(Task statement) Collect from the data below each line with "brick".

(Collected data)
========
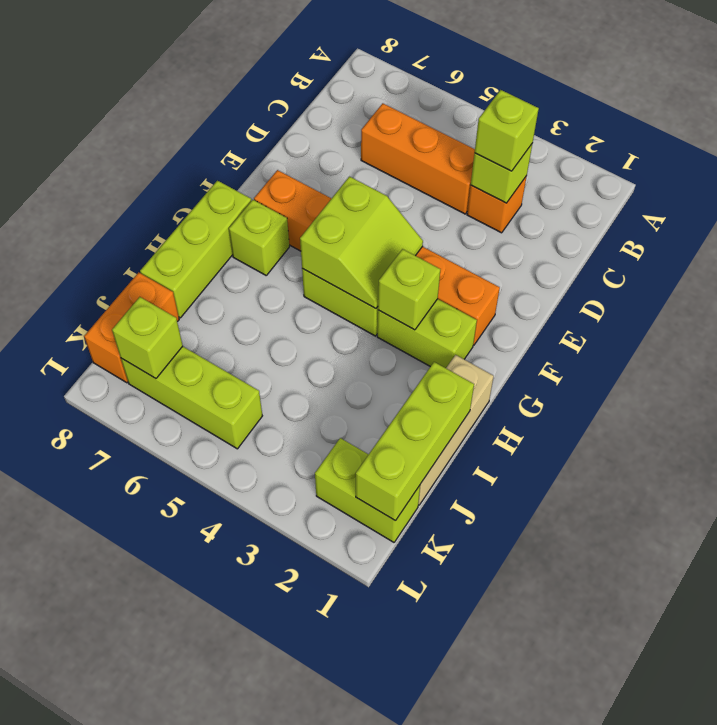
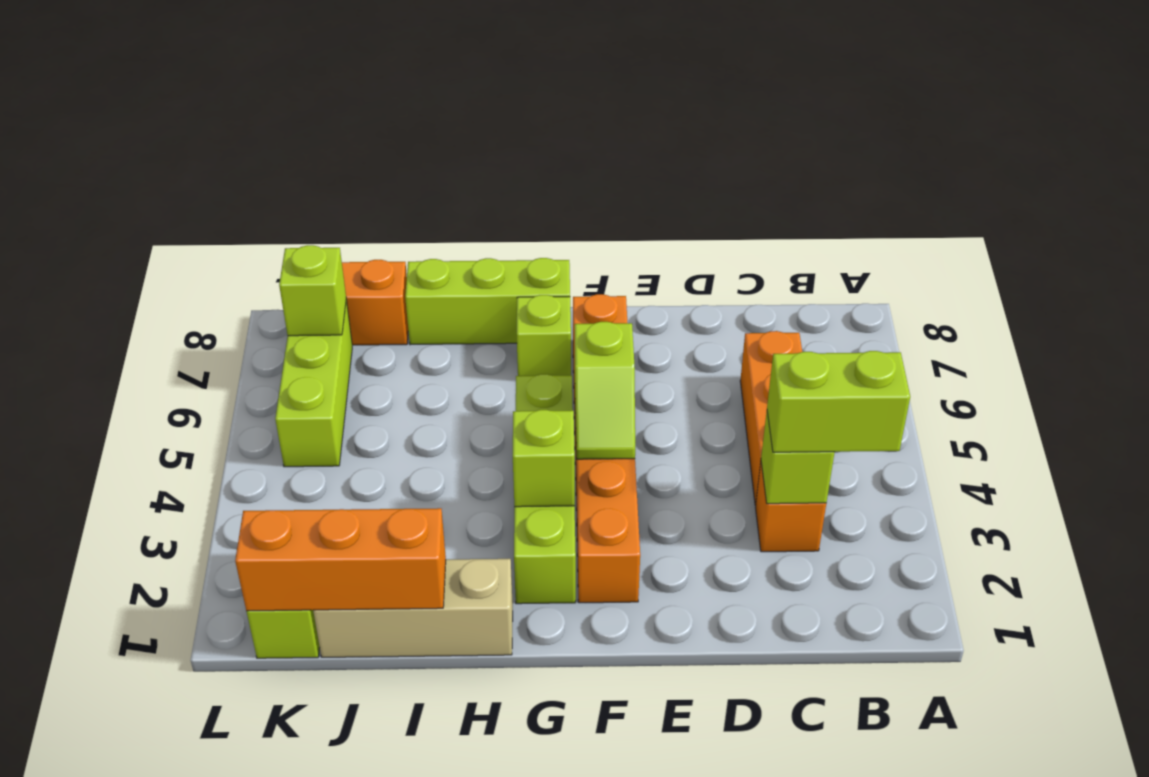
lime brick C3 level 3 -> lime brick B3:C3 level 3
lime slope F4:G5 level 2 top 5 -> lime slope F4:F5 level 2 top 5
lime brick I1:K1 level 2 -> orange brick I1:K1 level 2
========
(Answer to this exercise)
lime brick C3 level 3 -> lime brick B3:C3 level 3
lime brick I1:K1 level 2 -> orange brick I1:K1 level 2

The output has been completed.